__Task to complete__:
Check every line of the data for the string "from" and copy the ones that have it.

__Provided data__:
○ ○ ○ ○ ○ ○ ○

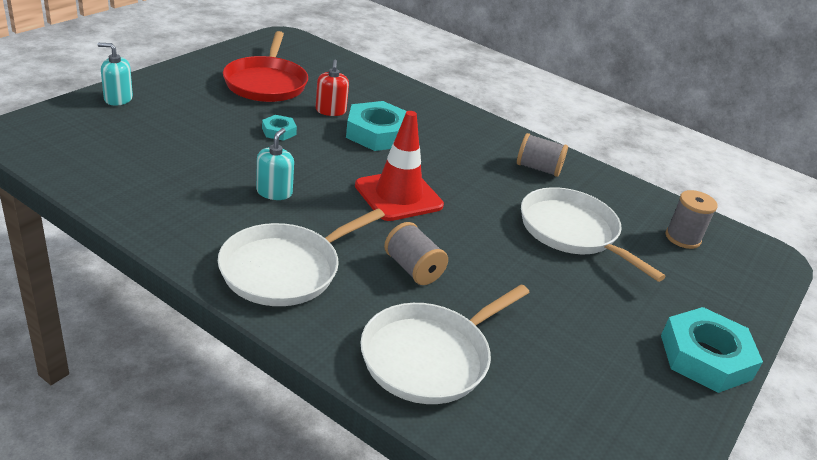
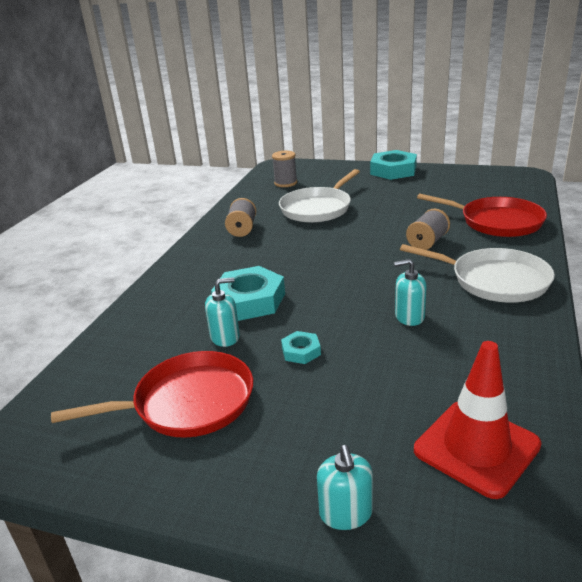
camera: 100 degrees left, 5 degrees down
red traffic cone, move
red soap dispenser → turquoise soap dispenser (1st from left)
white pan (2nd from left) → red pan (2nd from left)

○ ○ ○ ○ ○ ○ ○

__Completed task__:
red soap dispenser → turquoise soap dispenser (1st from left)
white pan (2nd from left) → red pan (2nd from left)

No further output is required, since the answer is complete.